── Input material

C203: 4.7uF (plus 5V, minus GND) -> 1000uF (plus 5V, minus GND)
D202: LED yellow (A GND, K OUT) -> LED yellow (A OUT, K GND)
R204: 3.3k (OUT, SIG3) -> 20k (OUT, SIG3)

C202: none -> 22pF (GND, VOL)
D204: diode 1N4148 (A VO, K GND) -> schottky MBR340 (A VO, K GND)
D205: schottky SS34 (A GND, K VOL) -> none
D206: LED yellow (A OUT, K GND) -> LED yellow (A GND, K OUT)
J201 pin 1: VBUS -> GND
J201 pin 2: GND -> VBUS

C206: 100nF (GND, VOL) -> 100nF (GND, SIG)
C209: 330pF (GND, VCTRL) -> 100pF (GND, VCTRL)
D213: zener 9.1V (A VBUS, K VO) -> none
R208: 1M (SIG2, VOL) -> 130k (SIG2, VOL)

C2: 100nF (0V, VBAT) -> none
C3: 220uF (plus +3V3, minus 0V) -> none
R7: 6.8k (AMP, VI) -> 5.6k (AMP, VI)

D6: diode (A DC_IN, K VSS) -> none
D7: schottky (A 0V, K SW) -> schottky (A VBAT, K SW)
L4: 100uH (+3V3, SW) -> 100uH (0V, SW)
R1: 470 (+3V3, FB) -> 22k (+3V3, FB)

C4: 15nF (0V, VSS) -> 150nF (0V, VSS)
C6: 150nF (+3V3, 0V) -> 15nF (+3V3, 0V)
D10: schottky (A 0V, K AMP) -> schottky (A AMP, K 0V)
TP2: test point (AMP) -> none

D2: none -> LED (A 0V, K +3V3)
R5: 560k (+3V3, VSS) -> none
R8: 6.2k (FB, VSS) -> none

────

### Instructions for the task
From the first line of the listing above through the line that contains "C209: 330pF (GND, VCTRL)", set down each line without alteration, and nothing else.

### Solution to this task
C203: 4.7uF (plus 5V, minus GND) -> 1000uF (plus 5V, minus GND)
D202: LED yellow (A GND, K OUT) -> LED yellow (A OUT, K GND)
R204: 3.3k (OUT, SIG3) -> 20k (OUT, SIG3)

C202: none -> 22pF (GND, VOL)
D204: diode 1N4148 (A VO, K GND) -> schottky MBR340 (A VO, K GND)
D205: schottky SS34 (A GND, K VOL) -> none
D206: LED yellow (A OUT, K GND) -> LED yellow (A GND, K OUT)
J201 pin 1: VBUS -> GND
J201 pin 2: GND -> VBUS

C206: 100nF (GND, VOL) -> 100nF (GND, SIG)
C209: 330pF (GND, VCTRL) -> 100pF (GND, VCTRL)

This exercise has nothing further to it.